Task description:
Which lines of the data below include the string "purple"? Return each of them.

Given data:
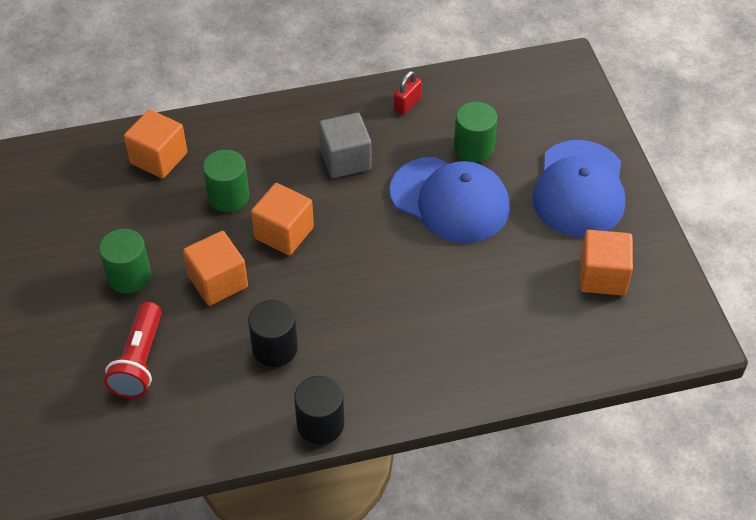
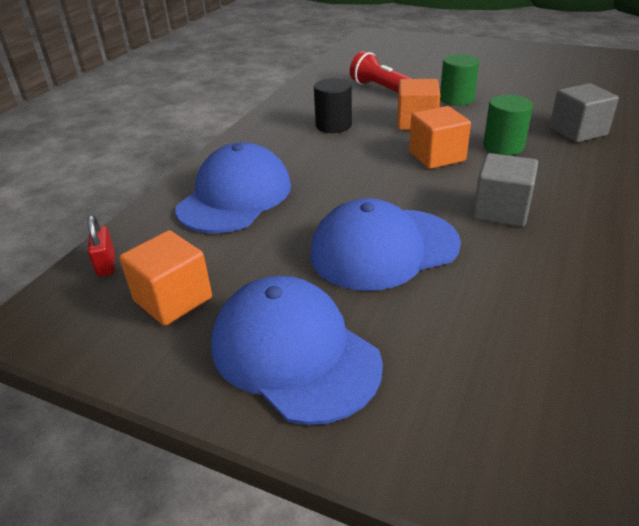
camera: 130 degrees right, 15 degrees down
orange cube [124,109,187,179] -> grey cube [550,83,619,143]
black cylinder [294,376,344,444] -> none
red padlock [394,71,422,115] -> red padlock moved to [87,215,115,277]
green cylinder [454,102,497,163] -> none
none -> blue cap [175,142,291,233]

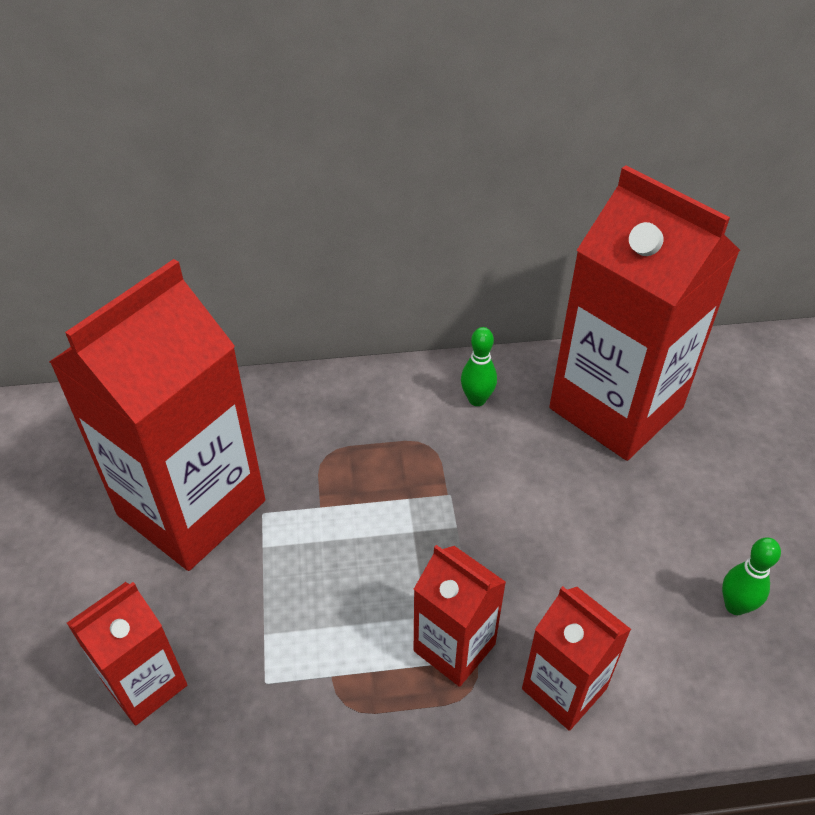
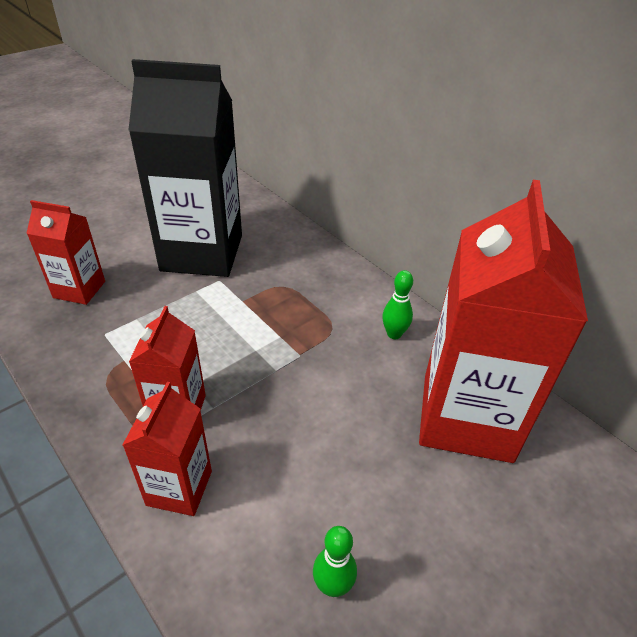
camera: 55 degrees right, 5 degrees down
red carton [49,259,265,571] -> black carton [128,59,242,277]

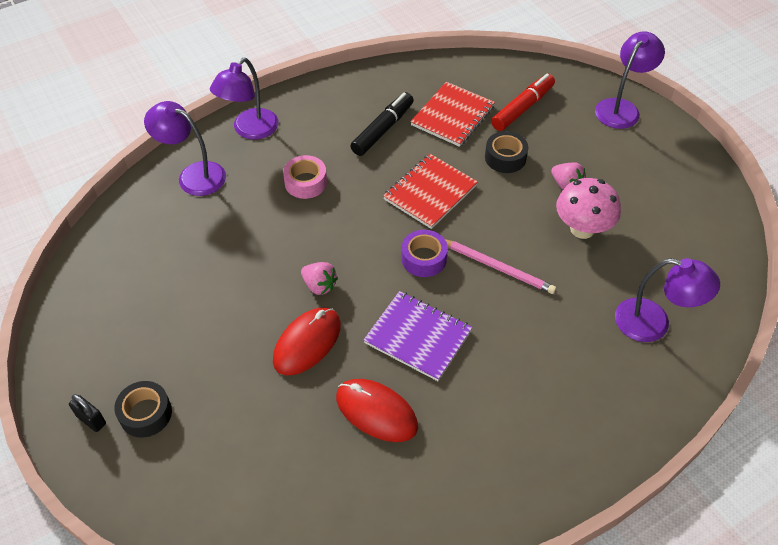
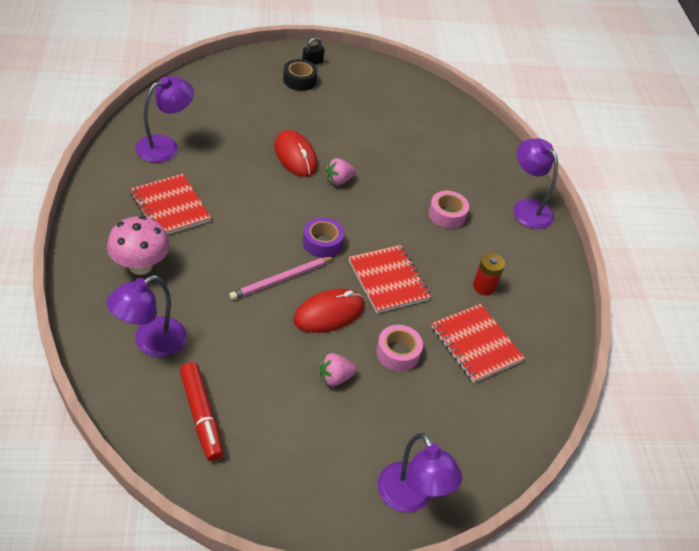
camera: 110 degrees right, 5 degrees down
purple lamp [144,101,226,196] -> purple lamp moved to [135,76,194,163]
red mouse [336,379,418,442] -> red mouse moved to [293,289,365,333]
black marker [351,92,414,156] -> red battery [473,253,505,295]
purple notebook [364,291,473,381] -> none
black tape [485,131,528,173] -> pink tape [376,325,423,371]
red marker [491,74,555,131] -> red marker moved to [180,362,224,462]
pink mushroom [556,178,621,239] -> pink mushroom moved to [107,216,170,275]
none -> red notebook [130,174,211,235]

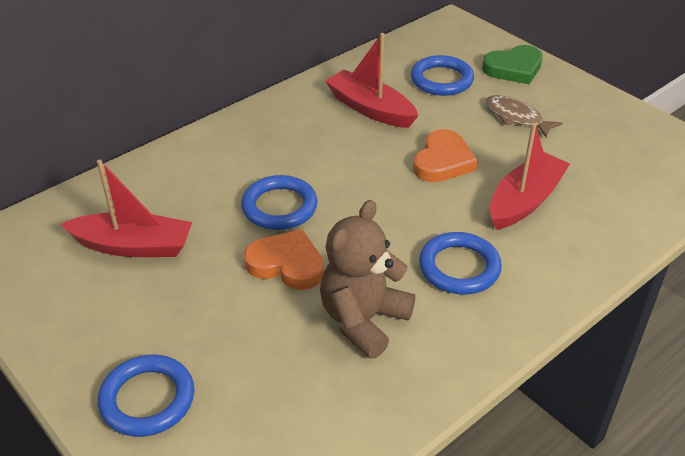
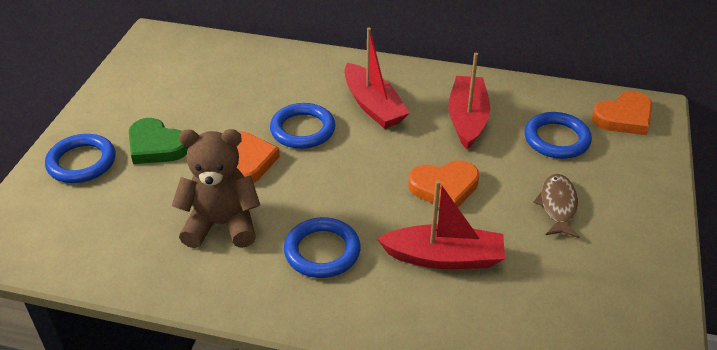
camera: 55 degrees right, 0 degrees up
red boat [61,159,192,257] -> red boat moved to [344,27,409,129]
green heart [482,45,543,84] -> green heart moved to [129,118,189,164]
none -> orange heart [592,91,652,135]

Written answer:
purple lamp [144,101,226,196] -> purple lamp moved to [135,76,194,163]
purple notebook [364,291,473,381] -> none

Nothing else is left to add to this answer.